WRITTEN REQUEST: Reproduce each of the records below word for word, changing nothing.

INPUT:
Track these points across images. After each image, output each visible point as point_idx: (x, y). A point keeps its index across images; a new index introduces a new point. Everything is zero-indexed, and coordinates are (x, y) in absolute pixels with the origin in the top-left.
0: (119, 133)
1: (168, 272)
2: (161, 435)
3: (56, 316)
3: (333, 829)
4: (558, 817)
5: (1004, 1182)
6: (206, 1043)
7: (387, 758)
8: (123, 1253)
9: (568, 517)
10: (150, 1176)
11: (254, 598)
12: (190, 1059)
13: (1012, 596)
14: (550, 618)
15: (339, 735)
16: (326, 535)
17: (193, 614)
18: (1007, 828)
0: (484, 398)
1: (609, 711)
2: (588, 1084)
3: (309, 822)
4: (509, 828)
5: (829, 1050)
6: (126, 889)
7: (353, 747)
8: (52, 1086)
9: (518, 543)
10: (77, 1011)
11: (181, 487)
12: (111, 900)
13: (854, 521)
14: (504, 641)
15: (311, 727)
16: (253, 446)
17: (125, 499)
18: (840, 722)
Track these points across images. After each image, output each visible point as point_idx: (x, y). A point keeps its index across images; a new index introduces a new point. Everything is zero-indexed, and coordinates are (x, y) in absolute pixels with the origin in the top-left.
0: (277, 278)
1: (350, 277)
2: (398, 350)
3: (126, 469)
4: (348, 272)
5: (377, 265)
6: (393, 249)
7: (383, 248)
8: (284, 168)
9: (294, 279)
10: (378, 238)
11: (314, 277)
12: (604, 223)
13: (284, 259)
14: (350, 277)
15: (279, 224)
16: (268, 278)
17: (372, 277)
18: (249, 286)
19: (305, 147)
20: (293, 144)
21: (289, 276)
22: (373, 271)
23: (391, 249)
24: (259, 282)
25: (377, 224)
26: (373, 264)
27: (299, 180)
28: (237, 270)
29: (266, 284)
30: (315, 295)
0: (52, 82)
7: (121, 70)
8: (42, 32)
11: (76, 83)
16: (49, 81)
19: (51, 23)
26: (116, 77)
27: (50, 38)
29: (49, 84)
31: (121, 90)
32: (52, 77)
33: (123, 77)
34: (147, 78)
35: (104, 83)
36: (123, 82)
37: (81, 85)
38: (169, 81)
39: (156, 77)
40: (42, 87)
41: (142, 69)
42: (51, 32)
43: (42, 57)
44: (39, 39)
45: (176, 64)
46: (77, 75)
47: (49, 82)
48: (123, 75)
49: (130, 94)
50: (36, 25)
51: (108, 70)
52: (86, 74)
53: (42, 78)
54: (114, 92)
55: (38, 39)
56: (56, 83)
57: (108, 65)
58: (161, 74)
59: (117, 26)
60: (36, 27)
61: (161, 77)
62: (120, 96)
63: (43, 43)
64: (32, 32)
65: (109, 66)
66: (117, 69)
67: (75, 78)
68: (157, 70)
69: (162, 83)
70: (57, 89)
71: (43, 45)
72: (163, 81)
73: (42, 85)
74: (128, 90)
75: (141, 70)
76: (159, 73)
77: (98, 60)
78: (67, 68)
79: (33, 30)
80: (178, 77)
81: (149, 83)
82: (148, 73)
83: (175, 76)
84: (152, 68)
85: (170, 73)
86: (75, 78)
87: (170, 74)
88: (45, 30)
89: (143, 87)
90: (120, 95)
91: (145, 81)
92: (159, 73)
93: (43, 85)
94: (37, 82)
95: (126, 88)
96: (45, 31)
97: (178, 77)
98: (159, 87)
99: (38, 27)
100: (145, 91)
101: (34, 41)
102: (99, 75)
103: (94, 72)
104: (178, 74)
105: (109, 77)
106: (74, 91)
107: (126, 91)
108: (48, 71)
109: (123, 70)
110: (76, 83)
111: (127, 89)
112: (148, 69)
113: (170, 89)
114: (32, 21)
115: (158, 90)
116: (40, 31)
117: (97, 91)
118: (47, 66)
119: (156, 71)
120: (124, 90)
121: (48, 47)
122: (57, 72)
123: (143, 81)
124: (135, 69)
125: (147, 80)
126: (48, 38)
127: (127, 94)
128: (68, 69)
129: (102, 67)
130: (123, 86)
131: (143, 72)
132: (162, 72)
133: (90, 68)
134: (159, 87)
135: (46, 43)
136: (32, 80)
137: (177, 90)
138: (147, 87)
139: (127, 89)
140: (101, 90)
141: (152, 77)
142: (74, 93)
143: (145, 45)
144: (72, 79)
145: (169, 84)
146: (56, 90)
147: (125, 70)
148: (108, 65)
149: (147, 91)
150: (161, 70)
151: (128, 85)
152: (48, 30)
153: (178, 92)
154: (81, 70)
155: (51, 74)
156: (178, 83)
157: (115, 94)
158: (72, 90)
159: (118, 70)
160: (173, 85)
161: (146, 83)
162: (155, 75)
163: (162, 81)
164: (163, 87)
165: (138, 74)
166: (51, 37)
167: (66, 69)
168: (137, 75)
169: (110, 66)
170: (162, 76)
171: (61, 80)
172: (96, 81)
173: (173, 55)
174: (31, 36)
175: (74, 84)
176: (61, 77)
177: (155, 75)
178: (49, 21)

OUTPUT FOR THIS EXERCISE:
Track these points across images. After each image, output each visible point as point_idx: (x, y). A point keeps its index across images; a new index introduces a new point. Everything is zero-indexed, and coordinates are (x, y) in absolute pixels with the origin in the top-left.
0: (119, 133)
1: (168, 272)
2: (161, 435)
3: (56, 316)
3: (333, 829)
4: (558, 817)
5: (1004, 1182)
6: (206, 1043)
7: (387, 758)
8: (123, 1253)
9: (568, 517)
10: (150, 1176)
11: (254, 598)
12: (190, 1059)
13: (1012, 596)
14: (550, 618)
15: (339, 735)
16: (326, 535)
17: (193, 614)
18: (1007, 828)
0: (484, 398)
1: (609, 711)
2: (588, 1084)
3: (309, 822)
4: (509, 828)
5: (829, 1050)
6: (126, 889)
7: (353, 747)
8: (52, 1086)
9: (518, 543)
10: (77, 1011)
11: (181, 487)
12: (111, 900)
13: (854, 521)
14: (504, 641)
15: (311, 727)
16: (253, 446)
17: (125, 499)
18: (840, 722)
Track these points across images. After each image, output each visible point as point_idx: (x, y). A point keeps its index across images; a new index introduces a new point. Everything is zero-indexed, and coordinates are (x, y) in absolute pixels with the origin in the top-left.
0: (277, 278)
1: (350, 277)
2: (398, 350)
3: (126, 469)
4: (348, 272)
5: (377, 265)
6: (393, 249)
7: (383, 248)
8: (284, 168)
9: (294, 279)
10: (378, 238)
11: (314, 277)
12: (604, 223)
13: (284, 259)
14: (350, 277)
15: (279, 224)
16: (268, 278)
17: (372, 277)
18: (249, 286)
19: (305, 147)
20: (293, 144)
21: (289, 276)
22: (373, 271)
23: (391, 249)
24: (259, 282)
25: (377, 224)
26: (373, 264)
27: (299, 180)
28: (237, 270)
29: (266, 284)
30: (315, 295)
0: (52, 82)
7: (121, 70)
8: (42, 32)
11: (76, 83)
16: (49, 81)
19: (51, 23)
26: (116, 77)
27: (50, 38)
29: (49, 84)
31: (121, 90)
32: (52, 77)
33: (123, 77)
34: (147, 78)
35: (104, 83)
36: (123, 82)
37: (81, 85)
38: (169, 81)
39: (156, 77)
40: (42, 87)
41: (142, 69)
42: (51, 32)
43: (42, 57)
44: (39, 39)
45: (176, 64)
46: (77, 75)
47: (49, 82)
48: (123, 75)
49: (130, 94)
50: (36, 25)
51: (108, 70)
52: (86, 74)
53: (42, 78)
54: (114, 92)
55: (38, 39)
56: (56, 83)
57: (108, 65)
58: (161, 74)
59: (117, 26)
60: (36, 27)
61: (161, 77)
62: (120, 96)
63: (43, 43)
64: (32, 32)
65: (109, 66)
66: (117, 69)
67: (75, 78)
68: (157, 70)
69: (162, 83)
70: (57, 89)
71: (43, 45)
72: (163, 81)
73: (42, 85)
74: (128, 90)
75: (141, 70)
76: (159, 73)
77: (98, 60)
78: (67, 68)
79: (33, 30)
80: (178, 77)
81: (149, 83)
82: (148, 73)
83: (175, 76)
84: (152, 68)
85: (170, 73)
86: (75, 78)
87: (170, 74)
88: (45, 30)
89: (143, 87)
90: (120, 95)
91: (145, 81)
92: (159, 73)
93: (43, 85)
94: (37, 82)
95: (126, 88)
96: (45, 31)
97: (178, 77)
98: (159, 87)
99: (38, 27)
100: (145, 91)
101: (34, 41)
102: (99, 75)
103: (94, 72)
104: (178, 74)
105: (109, 77)
106: (74, 91)
107: (126, 91)
108: (48, 71)
109: (123, 70)
110: (76, 83)
111: (127, 89)
112: (148, 69)
113: (170, 89)
114: (32, 21)
115: (158, 90)
116: (40, 31)
117: (97, 91)
118: (47, 66)
119: (156, 71)
120: (124, 90)
121: (48, 47)
122: (57, 72)
123: (143, 81)
124: (135, 69)
125: (147, 80)
126: (48, 38)
127: (127, 94)
128: (68, 69)
129: (102, 67)
130: (123, 86)
131: (143, 72)
132: (162, 72)
133: (90, 68)
134: (159, 87)
135: (46, 43)
136: (32, 80)
137: (177, 90)
138: (147, 87)
139: (127, 89)
140: (101, 90)
141: (152, 77)
142: (74, 93)
143: (145, 45)
144: (72, 79)
145: (169, 84)
146: (56, 90)
147: (125, 70)
148: (108, 65)
149: (147, 91)
150: (161, 70)
151: (128, 85)
152: (48, 30)
153: (178, 92)
154: (81, 70)
155: (51, 74)
156: (178, 83)
157: (115, 94)
158: (72, 90)
159: (118, 70)
160: (173, 85)
161: (146, 83)
162: (155, 75)
163: (162, 81)
164: (163, 87)
165: (138, 74)
166: (51, 37)
167: (66, 69)
168: (137, 75)
169: (110, 66)
170: (162, 76)
171: (61, 80)
172: (96, 81)
173: (173, 55)
174: (31, 36)
175: (74, 84)
176: (61, 77)
177: (155, 75)
178: (49, 21)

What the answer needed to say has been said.